___ Record extracts ___
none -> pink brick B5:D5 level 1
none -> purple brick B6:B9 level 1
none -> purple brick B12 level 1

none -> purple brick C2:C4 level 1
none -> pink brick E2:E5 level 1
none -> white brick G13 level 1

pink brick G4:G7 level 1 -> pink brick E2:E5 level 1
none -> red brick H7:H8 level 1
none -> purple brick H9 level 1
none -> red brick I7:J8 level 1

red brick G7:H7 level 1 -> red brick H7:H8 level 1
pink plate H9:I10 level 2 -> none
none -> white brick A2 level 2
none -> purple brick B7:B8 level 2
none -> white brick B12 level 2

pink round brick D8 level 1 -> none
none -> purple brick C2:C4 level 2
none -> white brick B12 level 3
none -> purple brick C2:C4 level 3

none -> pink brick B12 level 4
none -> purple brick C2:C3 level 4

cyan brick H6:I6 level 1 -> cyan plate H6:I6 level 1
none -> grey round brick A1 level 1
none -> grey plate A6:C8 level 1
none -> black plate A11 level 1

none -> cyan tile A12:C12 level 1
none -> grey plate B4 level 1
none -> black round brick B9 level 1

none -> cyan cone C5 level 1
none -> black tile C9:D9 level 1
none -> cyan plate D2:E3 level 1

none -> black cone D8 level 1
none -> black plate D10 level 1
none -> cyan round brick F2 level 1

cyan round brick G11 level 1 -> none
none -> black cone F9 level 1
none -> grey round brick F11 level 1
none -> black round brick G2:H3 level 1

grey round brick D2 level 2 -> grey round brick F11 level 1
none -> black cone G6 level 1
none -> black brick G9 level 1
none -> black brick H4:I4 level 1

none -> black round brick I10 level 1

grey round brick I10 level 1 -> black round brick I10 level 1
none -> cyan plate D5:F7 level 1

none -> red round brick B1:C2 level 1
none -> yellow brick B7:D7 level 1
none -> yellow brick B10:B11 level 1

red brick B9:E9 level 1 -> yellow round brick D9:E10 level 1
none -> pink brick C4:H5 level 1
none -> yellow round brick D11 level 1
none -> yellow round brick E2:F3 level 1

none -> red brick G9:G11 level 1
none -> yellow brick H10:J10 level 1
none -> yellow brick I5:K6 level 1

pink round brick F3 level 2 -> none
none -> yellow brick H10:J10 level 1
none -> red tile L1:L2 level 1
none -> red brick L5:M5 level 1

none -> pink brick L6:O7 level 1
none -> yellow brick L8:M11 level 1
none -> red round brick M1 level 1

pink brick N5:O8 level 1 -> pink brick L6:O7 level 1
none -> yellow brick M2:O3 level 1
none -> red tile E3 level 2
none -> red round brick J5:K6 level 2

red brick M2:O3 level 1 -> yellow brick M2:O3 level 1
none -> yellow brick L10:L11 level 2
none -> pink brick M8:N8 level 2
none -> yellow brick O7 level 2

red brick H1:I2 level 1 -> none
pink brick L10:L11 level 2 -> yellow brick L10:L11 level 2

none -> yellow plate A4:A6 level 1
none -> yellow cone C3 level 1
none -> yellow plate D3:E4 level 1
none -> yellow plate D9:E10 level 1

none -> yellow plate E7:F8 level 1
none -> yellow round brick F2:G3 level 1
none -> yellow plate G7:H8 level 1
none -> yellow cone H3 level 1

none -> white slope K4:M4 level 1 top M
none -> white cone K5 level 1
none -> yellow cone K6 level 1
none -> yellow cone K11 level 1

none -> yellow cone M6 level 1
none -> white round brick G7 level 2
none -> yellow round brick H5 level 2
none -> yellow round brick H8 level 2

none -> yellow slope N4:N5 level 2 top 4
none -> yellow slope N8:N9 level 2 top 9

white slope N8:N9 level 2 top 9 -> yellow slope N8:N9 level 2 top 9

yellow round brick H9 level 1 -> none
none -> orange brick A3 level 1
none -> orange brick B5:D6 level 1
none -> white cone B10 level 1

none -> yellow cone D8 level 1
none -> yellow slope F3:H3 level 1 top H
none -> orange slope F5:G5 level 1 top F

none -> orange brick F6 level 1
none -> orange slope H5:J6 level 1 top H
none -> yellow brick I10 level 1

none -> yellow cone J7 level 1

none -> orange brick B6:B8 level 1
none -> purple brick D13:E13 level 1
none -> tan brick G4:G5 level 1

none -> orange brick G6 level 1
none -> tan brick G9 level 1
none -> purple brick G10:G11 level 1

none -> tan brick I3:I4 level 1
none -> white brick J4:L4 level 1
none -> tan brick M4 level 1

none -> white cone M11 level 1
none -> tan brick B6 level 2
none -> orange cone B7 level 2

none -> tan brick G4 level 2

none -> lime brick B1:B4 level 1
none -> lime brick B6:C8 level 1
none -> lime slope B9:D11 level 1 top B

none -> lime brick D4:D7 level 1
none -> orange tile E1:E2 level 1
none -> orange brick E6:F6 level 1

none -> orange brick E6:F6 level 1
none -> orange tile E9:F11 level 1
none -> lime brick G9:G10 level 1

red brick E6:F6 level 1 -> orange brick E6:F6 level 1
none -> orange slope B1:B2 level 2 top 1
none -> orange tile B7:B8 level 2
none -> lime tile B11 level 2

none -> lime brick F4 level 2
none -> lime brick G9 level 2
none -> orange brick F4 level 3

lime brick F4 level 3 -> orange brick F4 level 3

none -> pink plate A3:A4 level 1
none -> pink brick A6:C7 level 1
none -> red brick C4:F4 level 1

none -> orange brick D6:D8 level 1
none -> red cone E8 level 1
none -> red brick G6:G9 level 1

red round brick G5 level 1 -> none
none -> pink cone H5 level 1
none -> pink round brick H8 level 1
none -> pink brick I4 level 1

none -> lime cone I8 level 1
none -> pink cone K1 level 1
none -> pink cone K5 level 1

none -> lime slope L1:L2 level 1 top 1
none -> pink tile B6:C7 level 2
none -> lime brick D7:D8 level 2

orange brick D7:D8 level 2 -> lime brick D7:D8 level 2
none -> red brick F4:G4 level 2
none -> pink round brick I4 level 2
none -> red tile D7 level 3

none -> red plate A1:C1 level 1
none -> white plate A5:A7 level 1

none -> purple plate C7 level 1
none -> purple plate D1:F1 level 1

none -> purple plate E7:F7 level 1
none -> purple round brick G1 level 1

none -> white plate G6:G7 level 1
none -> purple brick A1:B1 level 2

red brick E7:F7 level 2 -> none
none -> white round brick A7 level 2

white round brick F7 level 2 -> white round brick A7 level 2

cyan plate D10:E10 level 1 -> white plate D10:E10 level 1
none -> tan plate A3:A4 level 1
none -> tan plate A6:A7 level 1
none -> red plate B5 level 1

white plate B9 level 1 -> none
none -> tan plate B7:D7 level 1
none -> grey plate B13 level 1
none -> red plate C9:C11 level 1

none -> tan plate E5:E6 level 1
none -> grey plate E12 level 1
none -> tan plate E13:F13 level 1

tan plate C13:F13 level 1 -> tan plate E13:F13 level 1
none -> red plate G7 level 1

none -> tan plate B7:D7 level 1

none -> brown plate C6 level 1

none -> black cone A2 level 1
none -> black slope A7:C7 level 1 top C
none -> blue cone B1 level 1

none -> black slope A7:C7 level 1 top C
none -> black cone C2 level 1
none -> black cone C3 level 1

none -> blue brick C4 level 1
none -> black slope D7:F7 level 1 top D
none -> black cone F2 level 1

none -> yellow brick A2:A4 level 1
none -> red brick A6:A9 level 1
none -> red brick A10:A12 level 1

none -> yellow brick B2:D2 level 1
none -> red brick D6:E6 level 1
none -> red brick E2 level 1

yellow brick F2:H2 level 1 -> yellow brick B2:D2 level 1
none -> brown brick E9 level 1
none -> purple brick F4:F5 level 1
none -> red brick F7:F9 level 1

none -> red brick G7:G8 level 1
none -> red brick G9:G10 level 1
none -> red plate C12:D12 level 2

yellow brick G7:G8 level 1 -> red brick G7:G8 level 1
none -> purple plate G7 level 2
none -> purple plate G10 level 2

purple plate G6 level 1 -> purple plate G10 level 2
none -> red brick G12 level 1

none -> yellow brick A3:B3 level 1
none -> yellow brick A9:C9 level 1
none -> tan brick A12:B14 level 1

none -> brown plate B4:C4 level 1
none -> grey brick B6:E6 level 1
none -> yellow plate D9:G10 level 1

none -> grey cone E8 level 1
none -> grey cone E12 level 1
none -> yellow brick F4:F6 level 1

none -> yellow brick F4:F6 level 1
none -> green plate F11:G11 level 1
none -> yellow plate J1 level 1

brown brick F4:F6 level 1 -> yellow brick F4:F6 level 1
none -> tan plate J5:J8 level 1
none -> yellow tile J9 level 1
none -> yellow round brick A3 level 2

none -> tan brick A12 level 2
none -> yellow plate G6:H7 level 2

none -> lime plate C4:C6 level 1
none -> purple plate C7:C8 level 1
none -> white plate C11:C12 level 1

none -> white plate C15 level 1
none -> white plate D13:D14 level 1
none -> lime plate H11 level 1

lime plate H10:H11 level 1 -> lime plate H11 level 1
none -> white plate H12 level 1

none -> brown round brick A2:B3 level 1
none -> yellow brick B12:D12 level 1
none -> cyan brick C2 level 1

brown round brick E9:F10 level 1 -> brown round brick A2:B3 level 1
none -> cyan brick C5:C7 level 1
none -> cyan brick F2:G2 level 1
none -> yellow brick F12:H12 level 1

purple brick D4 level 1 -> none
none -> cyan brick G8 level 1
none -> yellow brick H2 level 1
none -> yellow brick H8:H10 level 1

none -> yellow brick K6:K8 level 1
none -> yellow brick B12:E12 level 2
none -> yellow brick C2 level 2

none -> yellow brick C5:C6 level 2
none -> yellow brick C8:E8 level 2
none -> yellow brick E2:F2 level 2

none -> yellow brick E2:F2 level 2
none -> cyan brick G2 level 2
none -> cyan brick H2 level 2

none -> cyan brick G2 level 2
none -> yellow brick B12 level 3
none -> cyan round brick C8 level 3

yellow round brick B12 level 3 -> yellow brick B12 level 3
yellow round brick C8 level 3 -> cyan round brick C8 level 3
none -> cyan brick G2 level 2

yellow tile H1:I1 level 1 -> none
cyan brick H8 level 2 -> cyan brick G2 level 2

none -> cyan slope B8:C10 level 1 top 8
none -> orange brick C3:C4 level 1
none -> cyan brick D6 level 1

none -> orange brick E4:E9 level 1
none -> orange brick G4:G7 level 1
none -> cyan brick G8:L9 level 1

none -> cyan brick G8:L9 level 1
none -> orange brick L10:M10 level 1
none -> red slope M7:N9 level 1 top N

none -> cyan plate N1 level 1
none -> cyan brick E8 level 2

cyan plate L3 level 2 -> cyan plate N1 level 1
___
▸ **Assignment**: What do the lines above say from the one containing "none -> red brick L5:M5 level 1" down to the one containing "none -> yellow brick M2:O3 level 1"? Return them exactly, both end lines included, and only them.

▸ **Answer to this exercise**:
none -> red brick L5:M5 level 1

none -> pink brick L6:O7 level 1
none -> yellow brick L8:M11 level 1
none -> red round brick M1 level 1

pink brick N5:O8 level 1 -> pink brick L6:O7 level 1
none -> yellow brick M2:O3 level 1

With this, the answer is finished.